- Task material -

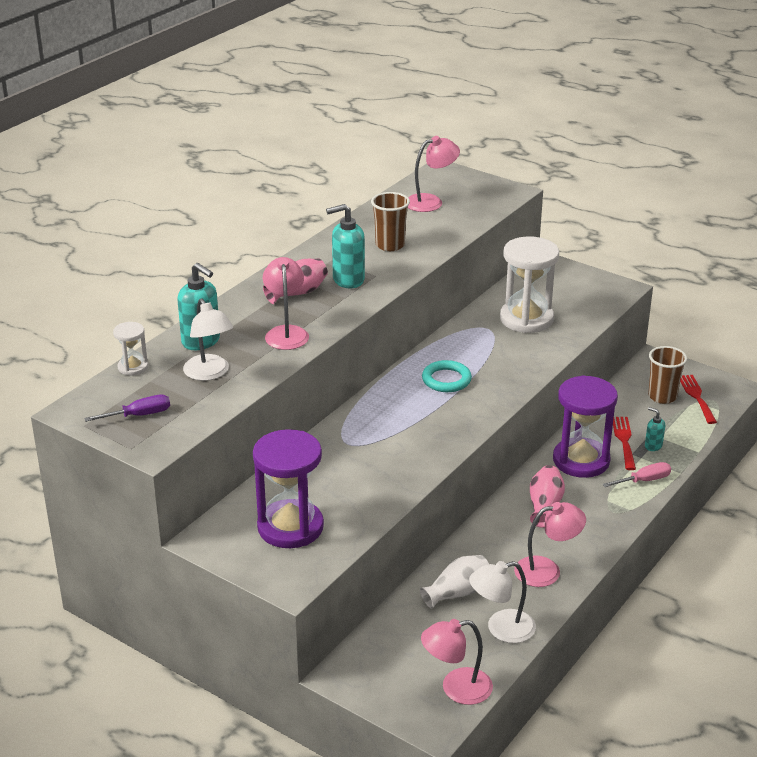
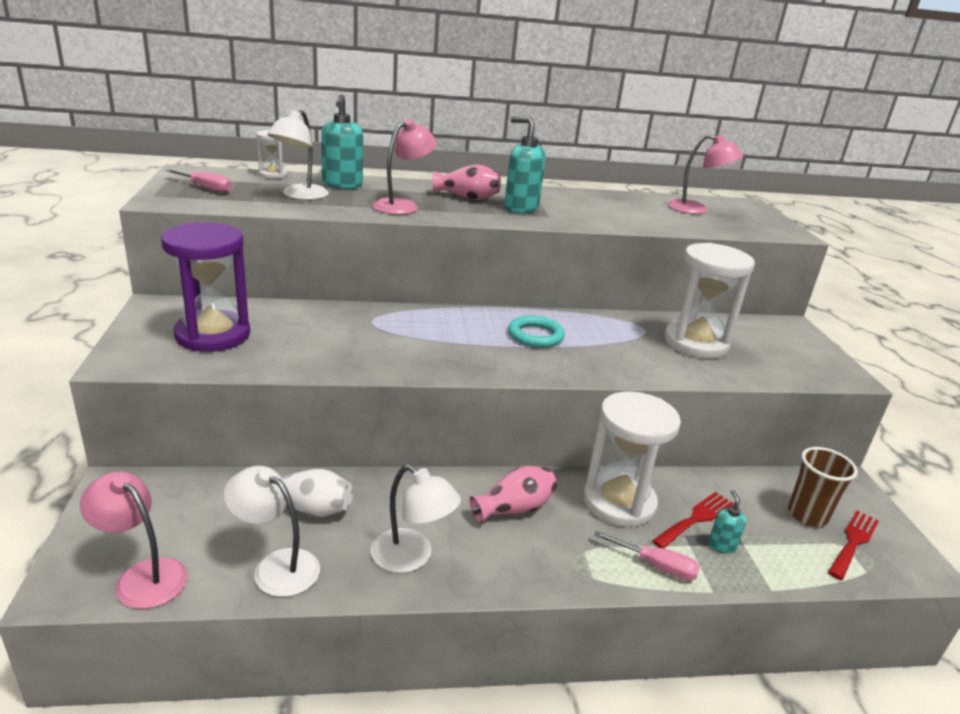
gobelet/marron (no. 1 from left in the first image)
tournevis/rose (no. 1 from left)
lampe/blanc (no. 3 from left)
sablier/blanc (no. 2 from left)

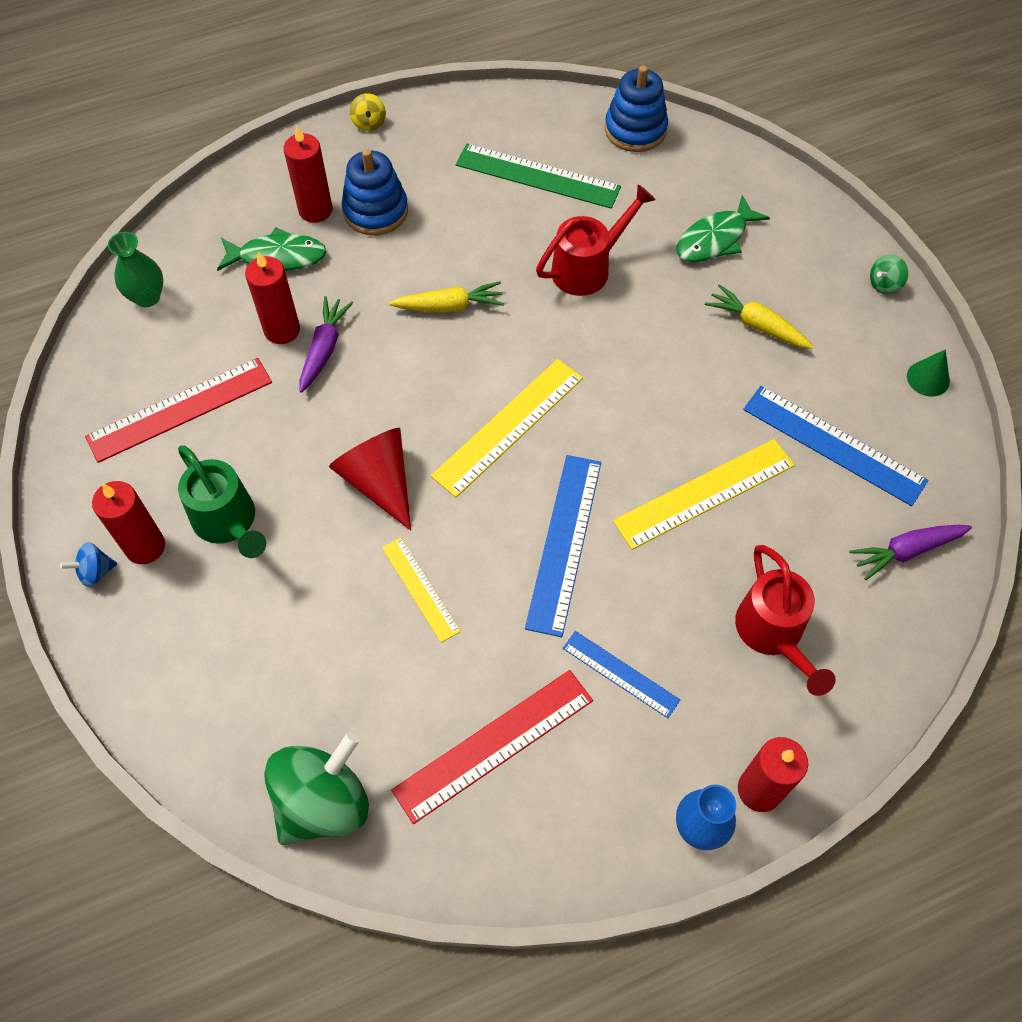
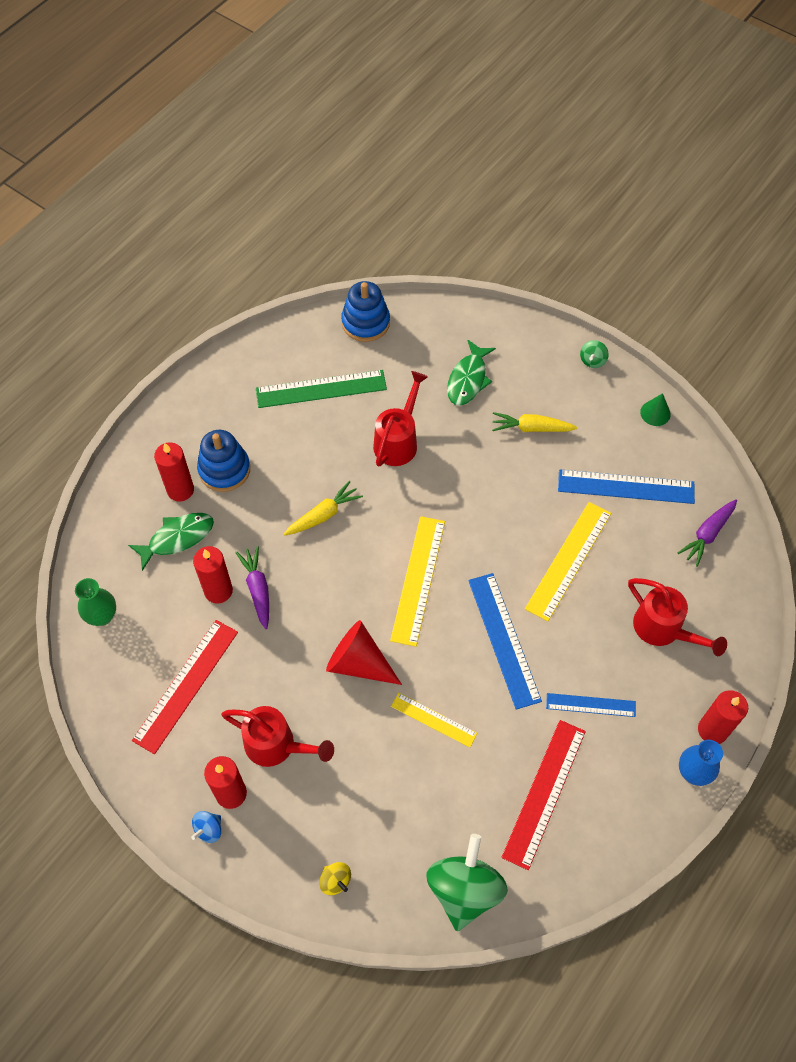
toupie/jaune
arrosoir/rouge (no. 1 from left)

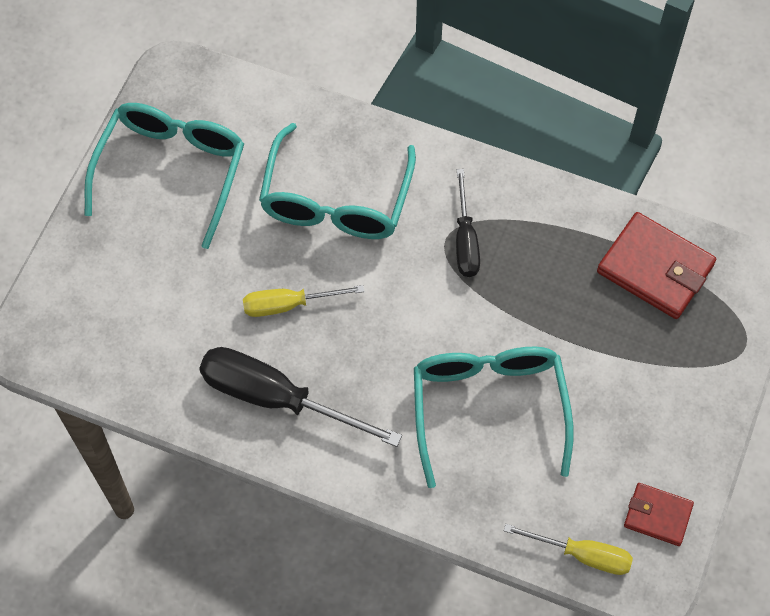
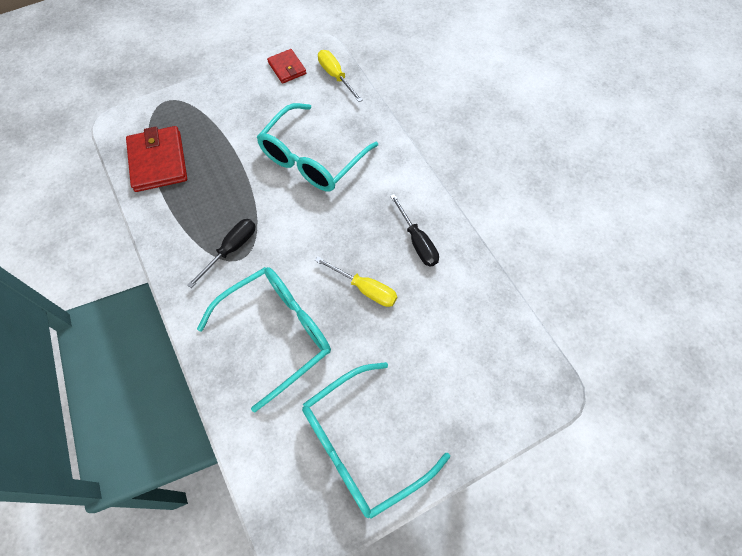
tournevis/noir (no. 2 from left)

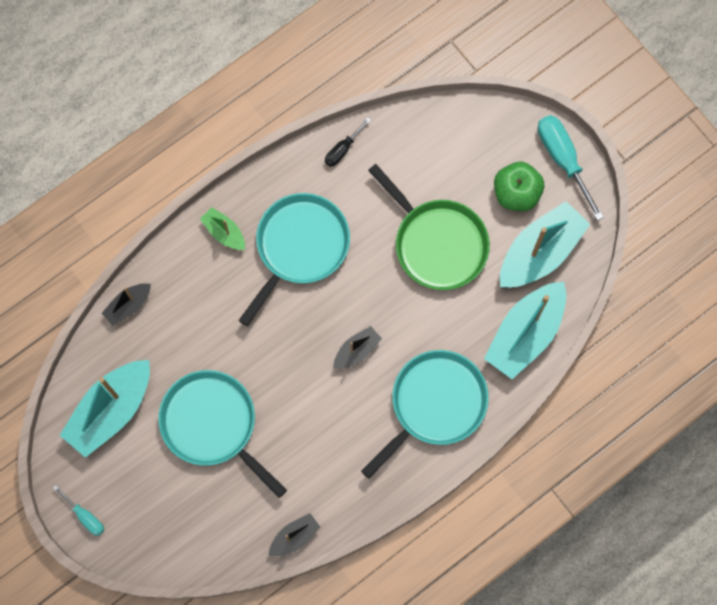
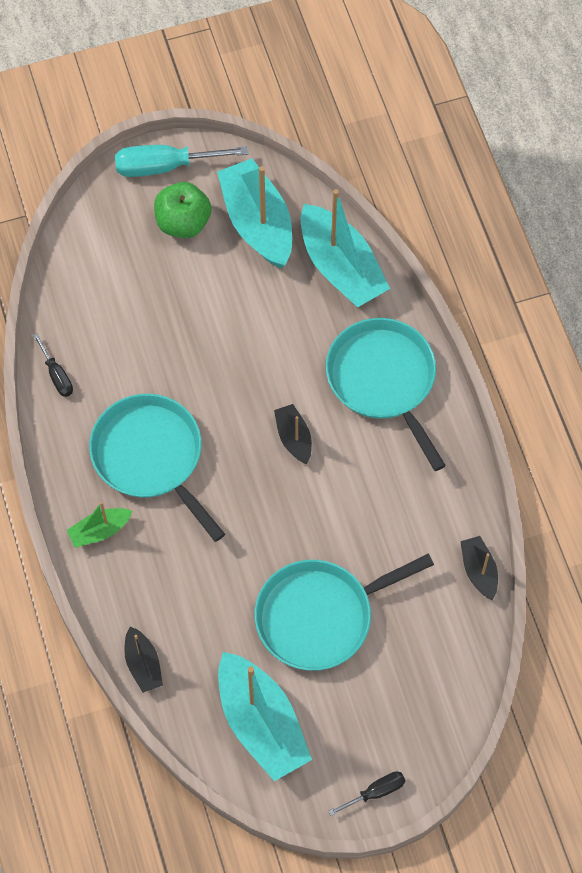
poêle/vert
tournevis/noir (no. 2 from left)

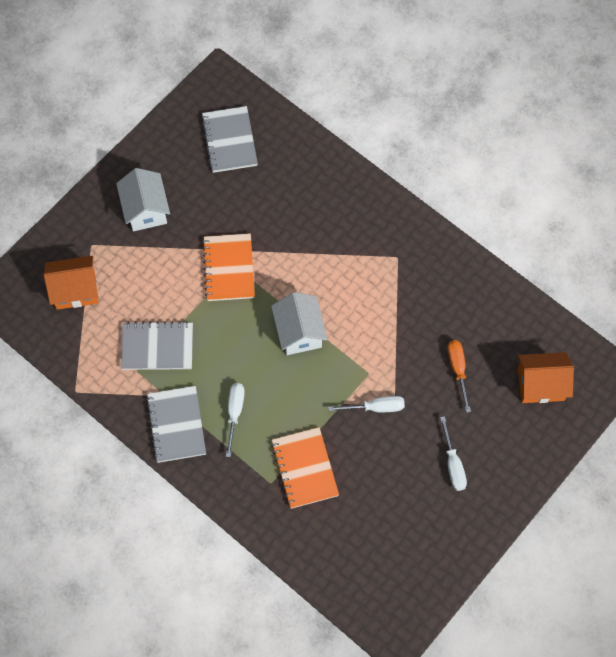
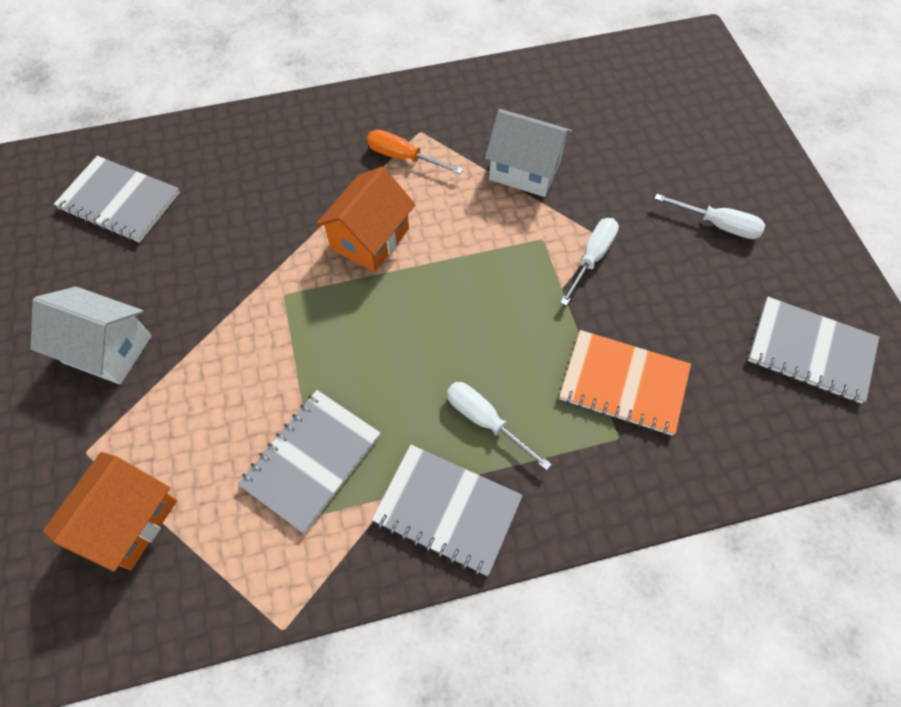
carnet/orange (no. 1 from left in the first image)
carnet/gris (no. 4 from left)
maison/blanc (no. 2 from left)
tournevis/orange
maison/orange (no. 2 from left)

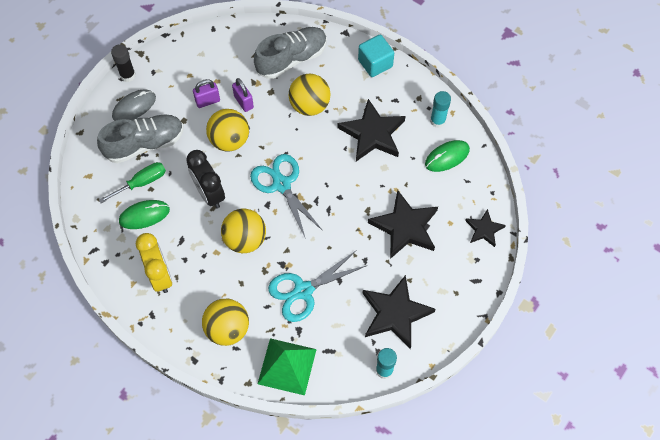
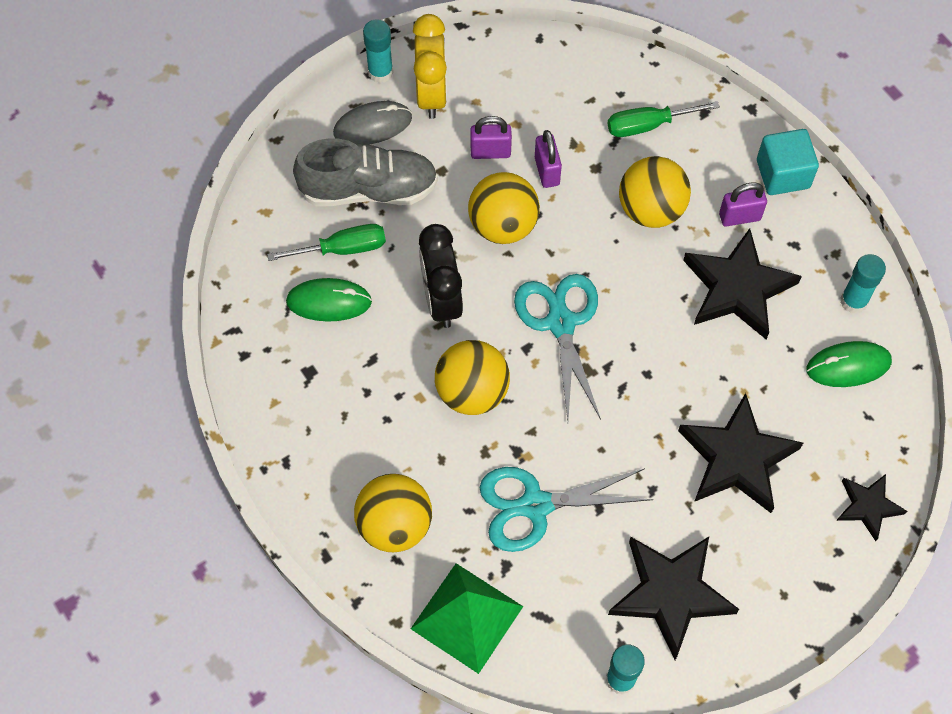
cadenas/violet (no. 3 from left)
réveil/jaune
tournevis/vert (no. 2 from left)
bâton de colle/turquoise (no. 1 from left)

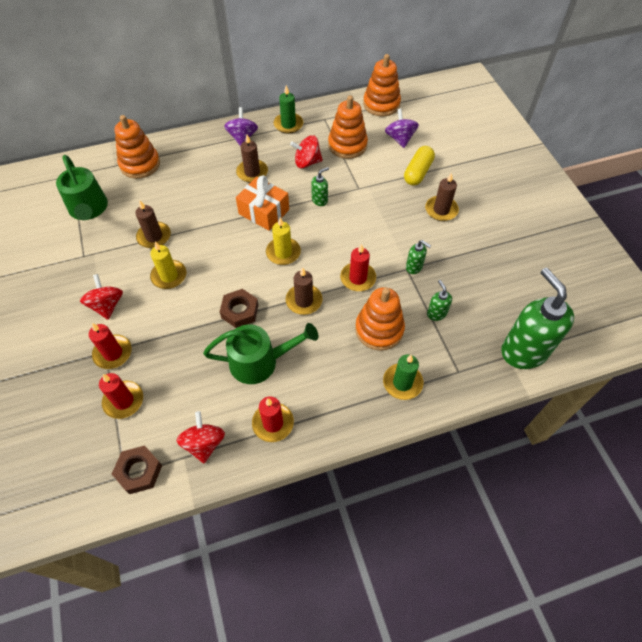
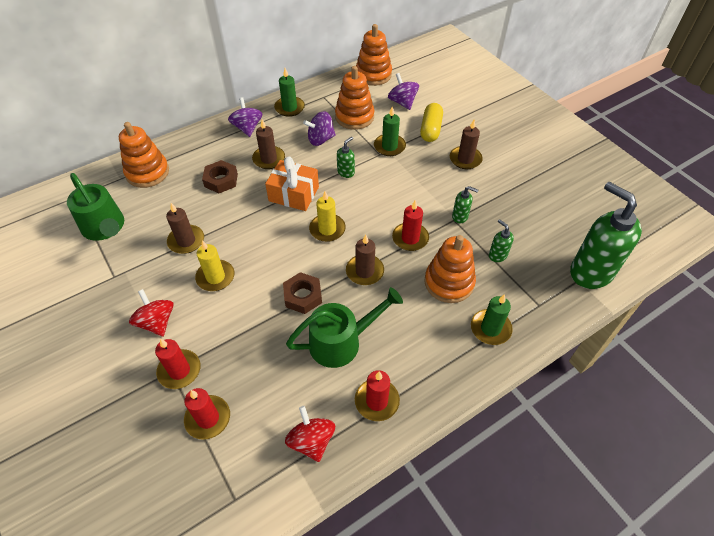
bougie/vert (no. 2 from left)
écrou/marron (no. 1 from left)
toupie/violet (no. 2 from left)

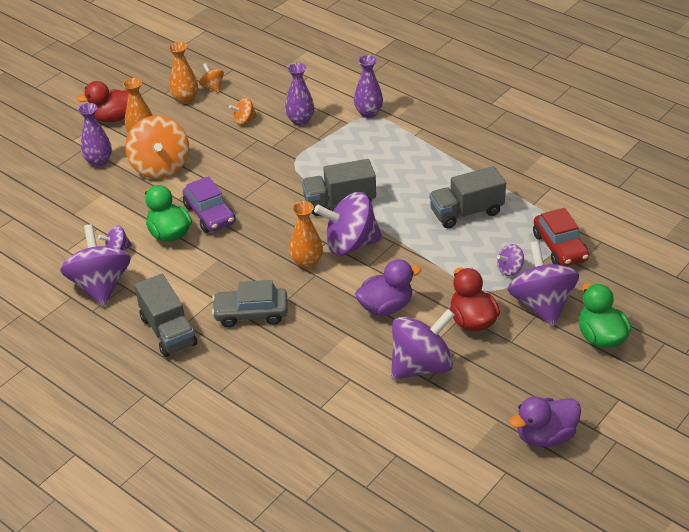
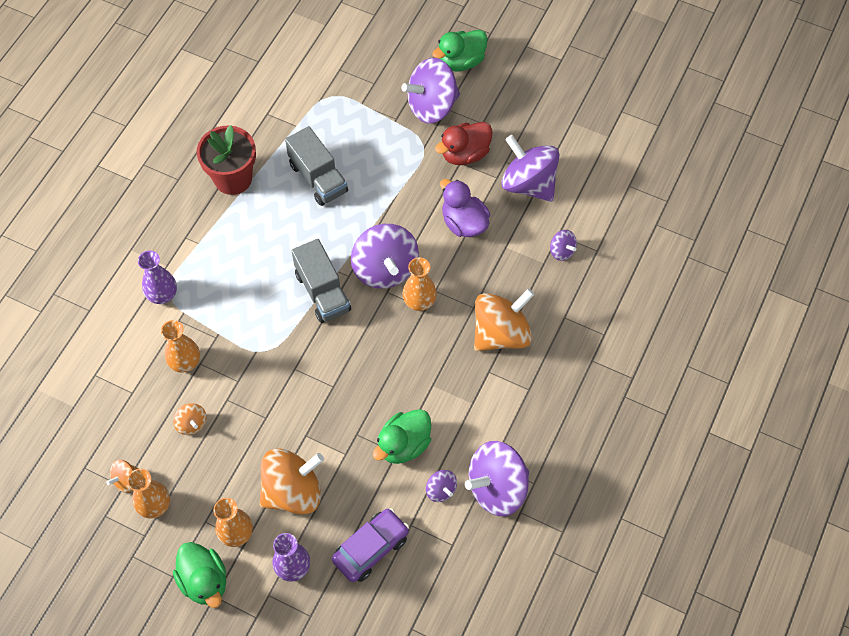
camion/gris (no. 1 from left in the first image)
canard/violet (no. 2 from left in the first image)
voiture/rouge
pot de fleurs/rouge
voiture/violet
toupie/violet (no. 6 from left)
toupie/orange (no. 4 from left)
canard/vert (no. 1 from left)
vase/orange (no. 2 from left)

- Work request -
Your answer should be the lines from the opening of the records through the line with "lampe/blanc (no. 3 from left)", both ends retyped exactly and pictures left out.

- Reply to the exercise -
gobelet/marron (no. 1 from left in the first image)
tournevis/rose (no. 1 from left)
lampe/blanc (no. 3 from left)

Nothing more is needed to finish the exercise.